(Scene image comparisons)
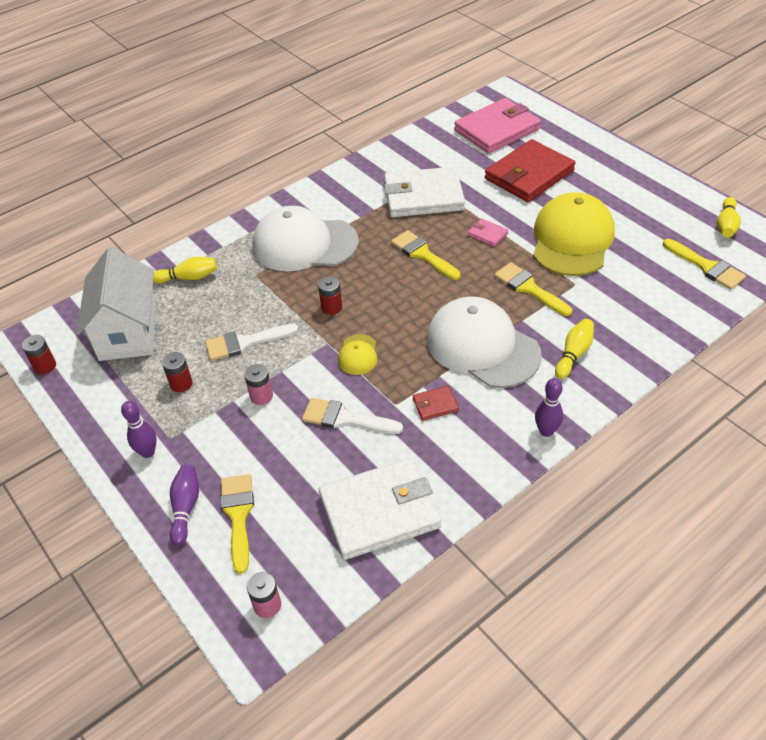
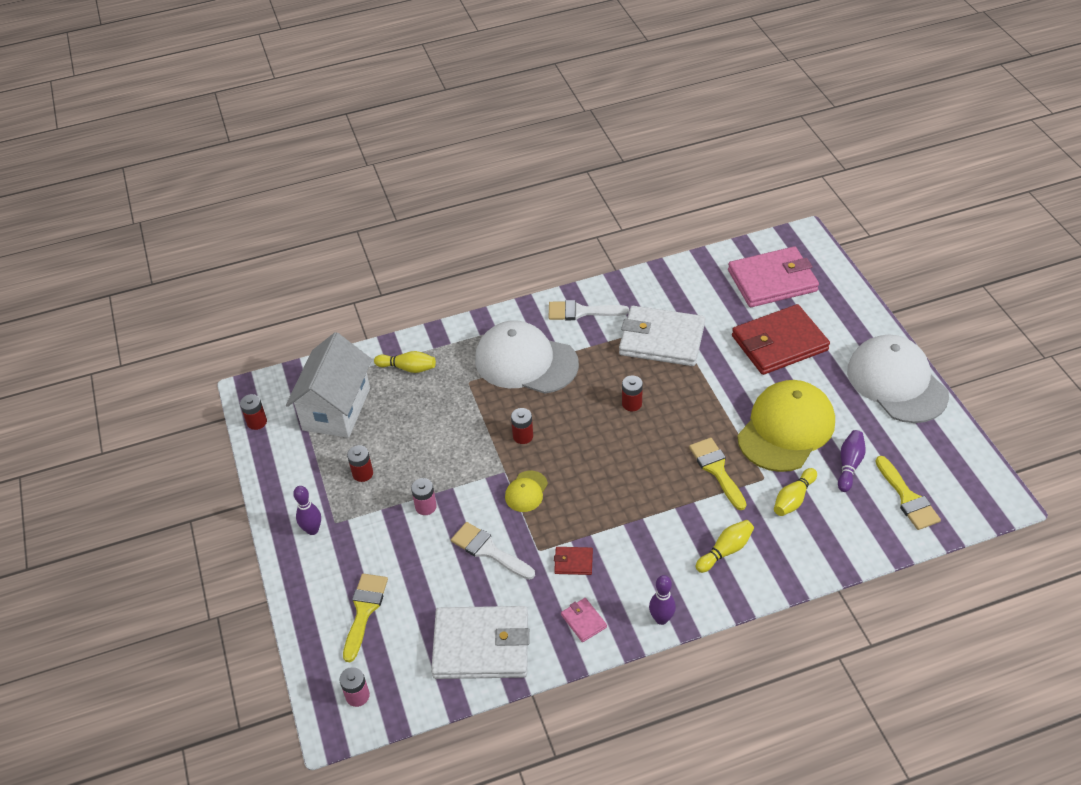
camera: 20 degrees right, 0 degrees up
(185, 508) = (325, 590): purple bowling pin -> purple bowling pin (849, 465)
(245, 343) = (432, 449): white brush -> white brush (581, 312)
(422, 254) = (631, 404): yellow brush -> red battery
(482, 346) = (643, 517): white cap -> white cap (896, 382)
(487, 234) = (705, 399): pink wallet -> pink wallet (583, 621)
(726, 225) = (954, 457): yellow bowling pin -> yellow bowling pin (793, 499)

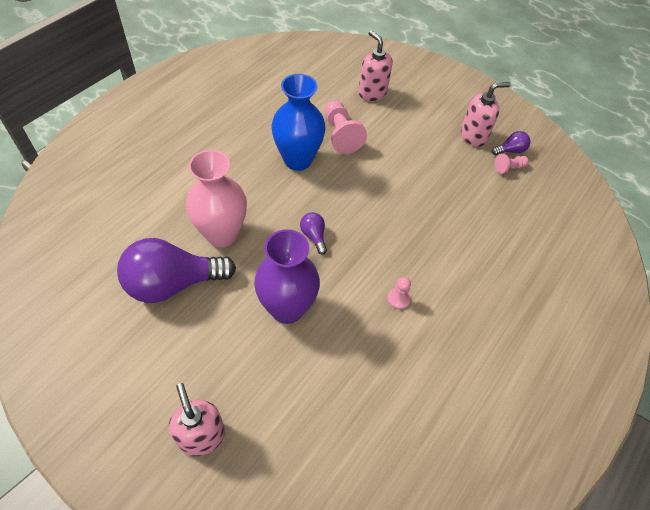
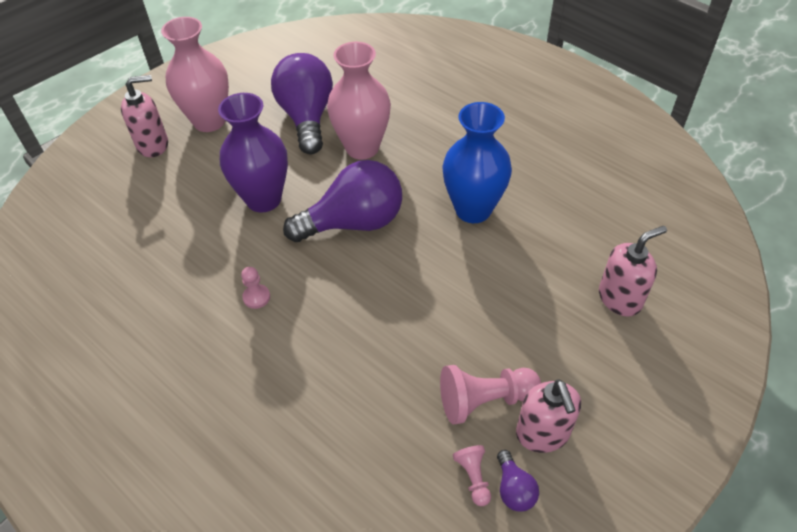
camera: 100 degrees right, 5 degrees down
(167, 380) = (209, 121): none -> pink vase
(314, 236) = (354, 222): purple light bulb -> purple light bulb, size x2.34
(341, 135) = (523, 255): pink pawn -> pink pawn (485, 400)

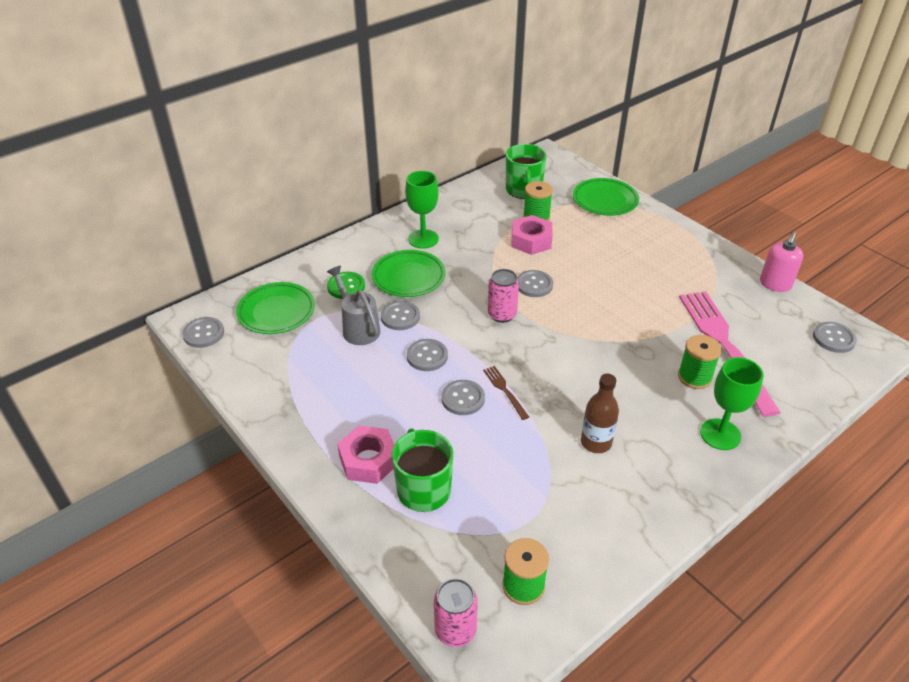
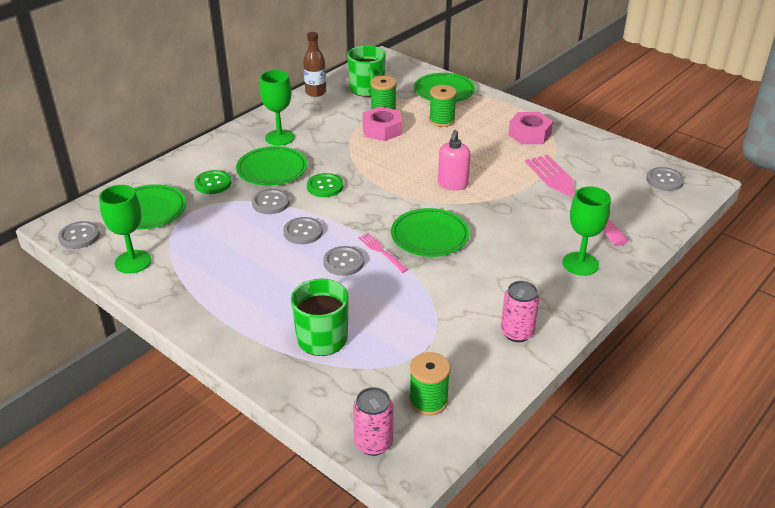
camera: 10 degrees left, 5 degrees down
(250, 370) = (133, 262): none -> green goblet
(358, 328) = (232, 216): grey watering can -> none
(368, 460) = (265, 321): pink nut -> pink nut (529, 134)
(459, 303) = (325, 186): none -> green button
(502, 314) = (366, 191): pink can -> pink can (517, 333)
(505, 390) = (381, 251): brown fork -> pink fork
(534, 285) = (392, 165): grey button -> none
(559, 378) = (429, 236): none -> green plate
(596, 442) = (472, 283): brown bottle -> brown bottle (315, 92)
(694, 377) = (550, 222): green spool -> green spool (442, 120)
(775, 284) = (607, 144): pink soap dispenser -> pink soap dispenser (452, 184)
...
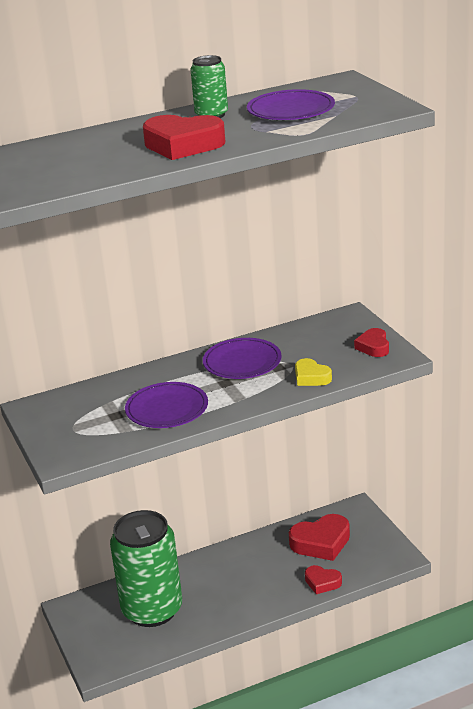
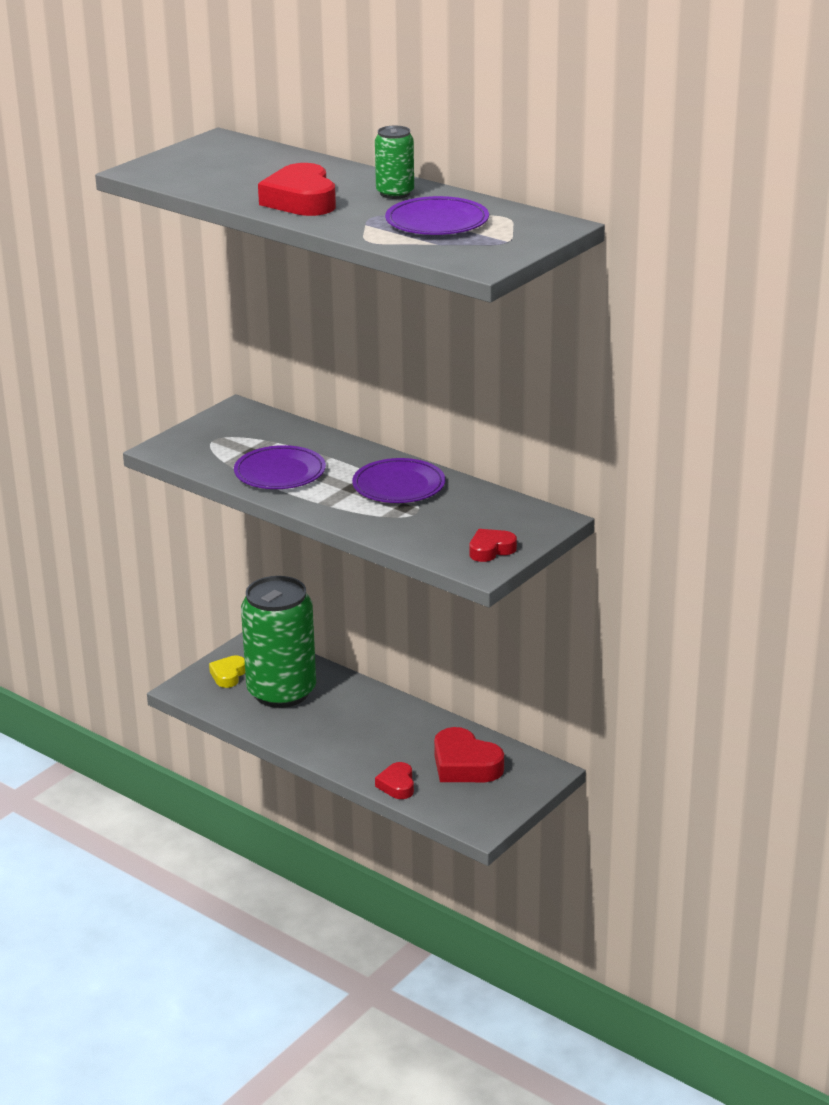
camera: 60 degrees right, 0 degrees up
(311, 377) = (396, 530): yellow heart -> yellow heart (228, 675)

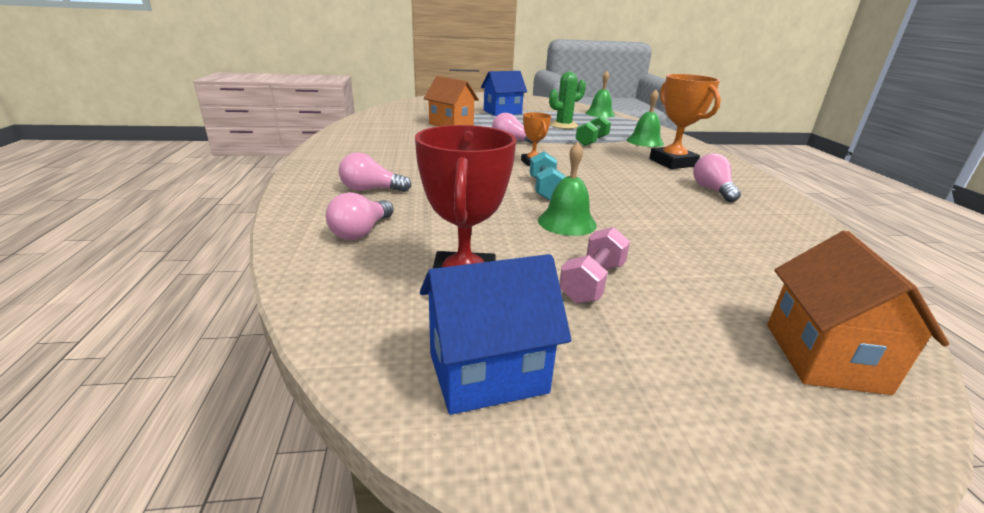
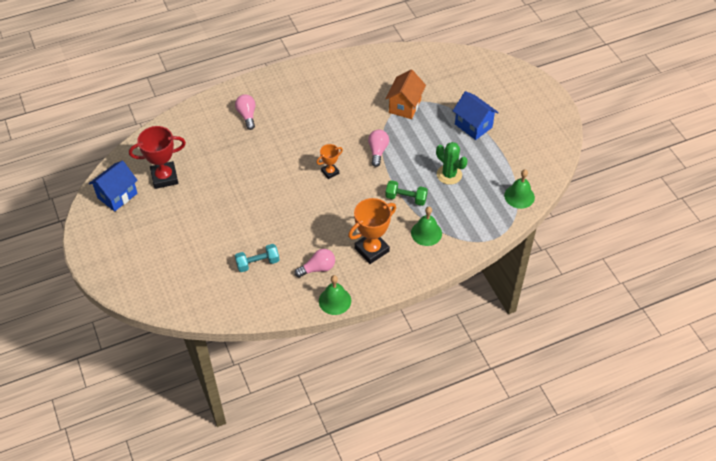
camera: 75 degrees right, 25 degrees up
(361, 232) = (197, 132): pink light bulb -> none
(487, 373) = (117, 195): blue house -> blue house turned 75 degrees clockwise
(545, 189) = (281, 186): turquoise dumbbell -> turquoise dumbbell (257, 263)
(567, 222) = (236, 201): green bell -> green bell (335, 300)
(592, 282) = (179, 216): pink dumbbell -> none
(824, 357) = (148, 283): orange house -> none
==
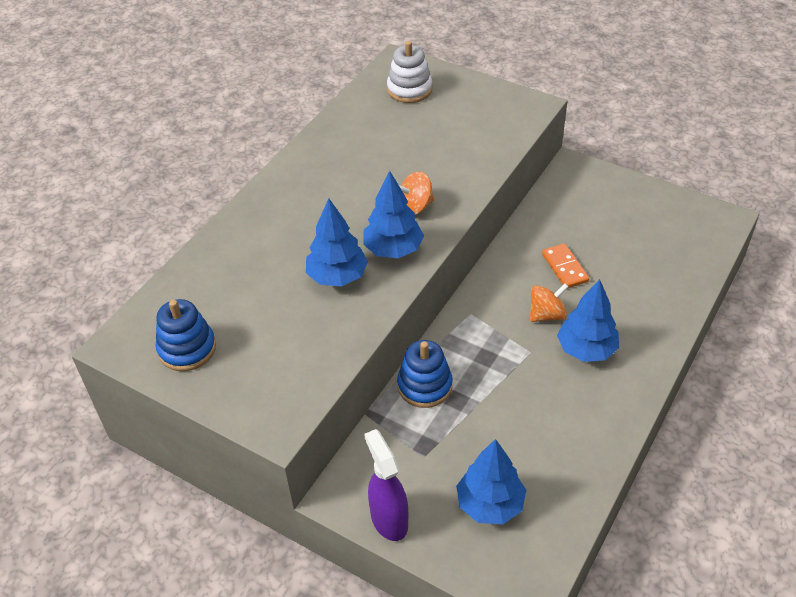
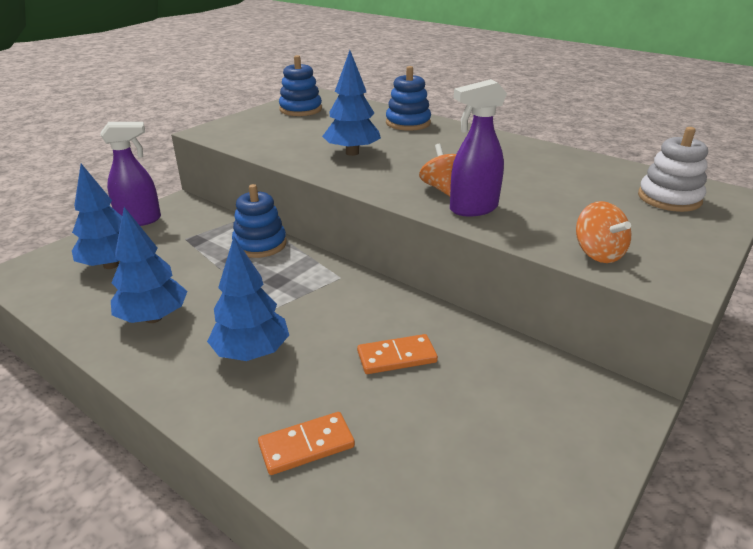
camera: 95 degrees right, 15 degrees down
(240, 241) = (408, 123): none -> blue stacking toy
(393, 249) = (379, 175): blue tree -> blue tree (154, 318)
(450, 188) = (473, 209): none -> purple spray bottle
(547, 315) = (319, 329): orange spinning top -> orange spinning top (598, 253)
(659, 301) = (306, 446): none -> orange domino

### Instruction
Starting from the line with "(245, 343) = (432, 449): white" in the records above, repeat each line exactly until you have written the line with "(459, 303) = (325, 186): none -> green button", then stop; drop the pictures.

### Response to this exercise
(245, 343) = (432, 449): white brush -> white brush (581, 312)
(422, 254) = (631, 404): yellow brush -> red battery
(482, 346) = (643, 517): white cap -> white cap (896, 382)
(487, 234) = (705, 399): pink wallet -> pink wallet (583, 621)
(726, 225) = (954, 457): yellow bowling pin -> yellow bowling pin (793, 499)

camera: 100 degrees right, 5 degrees down
(167, 380) = (209, 121): none -> pink vase
(314, 236) = (354, 222): purple light bulb -> purple light bulb, size x2.34
(341, 135) = (523, 255): pink pawn -> pink pawn (485, 400)

camera: 10 degrees left, 5 degrees down
(250, 370) = (133, 262): none -> green goblet
(358, 328) = (232, 216): grey watering can -> none
(368, 460) = (265, 321): pink nut -> pink nut (529, 134)
(459, 303) = (325, 186): none -> green button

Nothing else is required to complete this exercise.